Your answer must be an exact transcription of every record below, with the pictures omitted.

Top of Records for this task

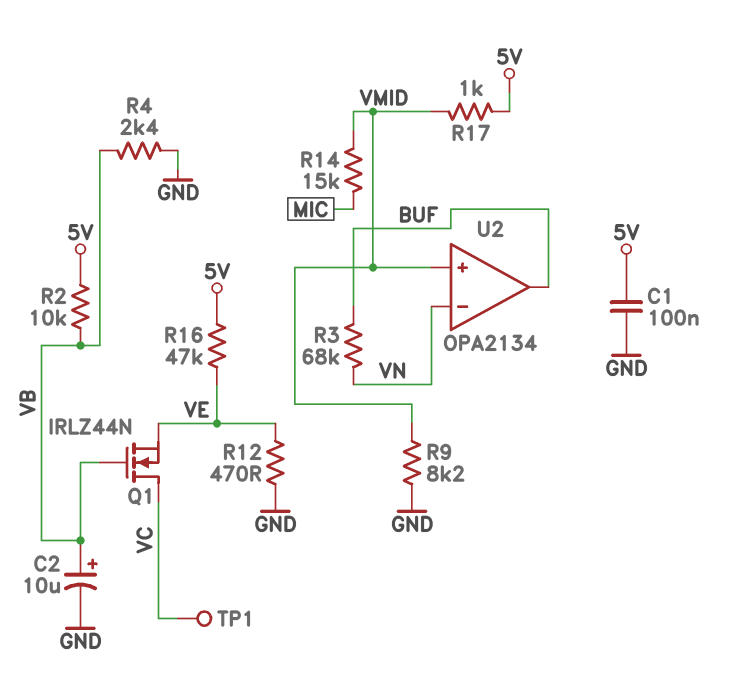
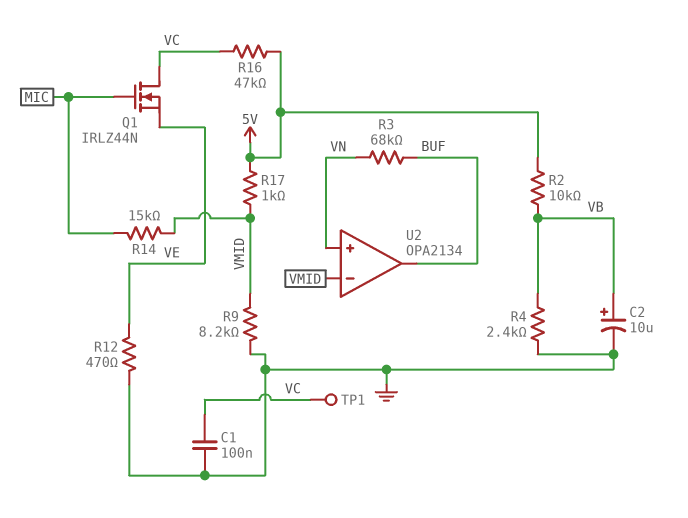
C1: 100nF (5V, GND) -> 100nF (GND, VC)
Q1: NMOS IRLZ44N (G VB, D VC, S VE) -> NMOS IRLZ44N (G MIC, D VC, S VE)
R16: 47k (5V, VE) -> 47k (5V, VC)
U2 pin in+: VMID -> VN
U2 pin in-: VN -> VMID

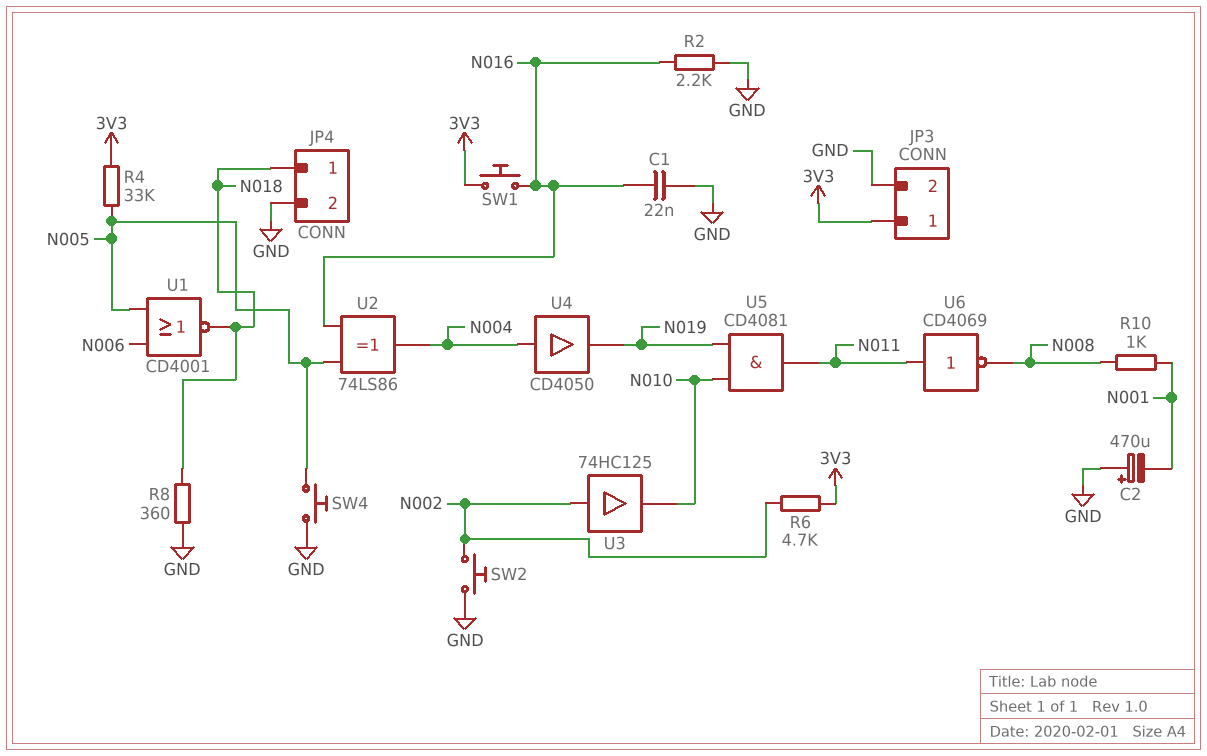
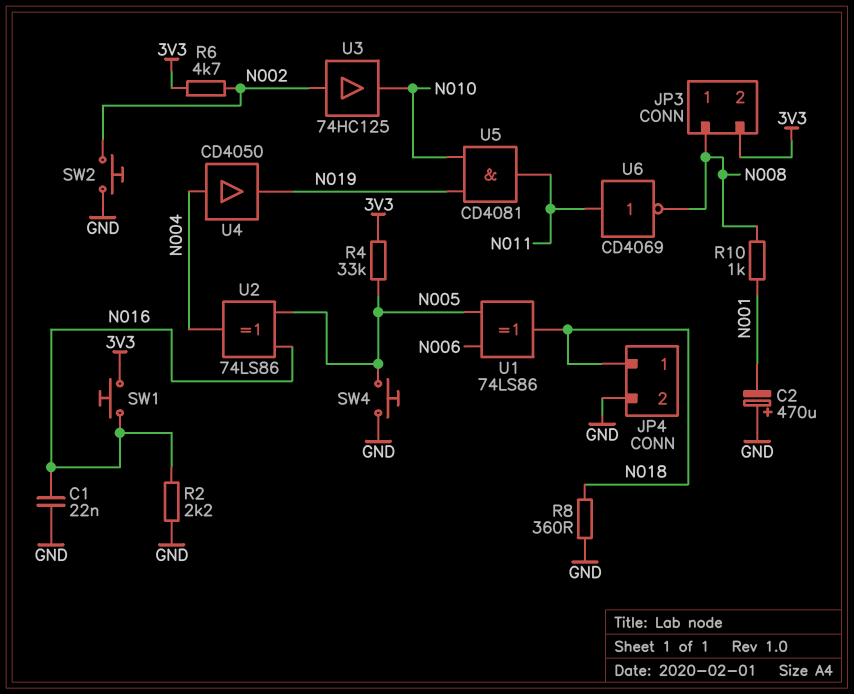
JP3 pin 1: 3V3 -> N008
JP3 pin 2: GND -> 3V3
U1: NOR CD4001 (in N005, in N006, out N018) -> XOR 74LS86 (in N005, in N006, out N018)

Bottom of Records for this task

The completed task
C1: 100nF (5V, GND) -> 100nF (GND, VC)
Q1: NMOS IRLZ44N (G VB, D VC, S VE) -> NMOS IRLZ44N (G MIC, D VC, S VE)
R16: 47k (5V, VE) -> 47k (5V, VC)
U2 pin in+: VMID -> VN
U2 pin in-: VN -> VMID

JP3 pin 1: 3V3 -> N008
JP3 pin 2: GND -> 3V3
U1: NOR CD4001 (in N005, in N006, out N018) -> XOR 74LS86 (in N005, in N006, out N018)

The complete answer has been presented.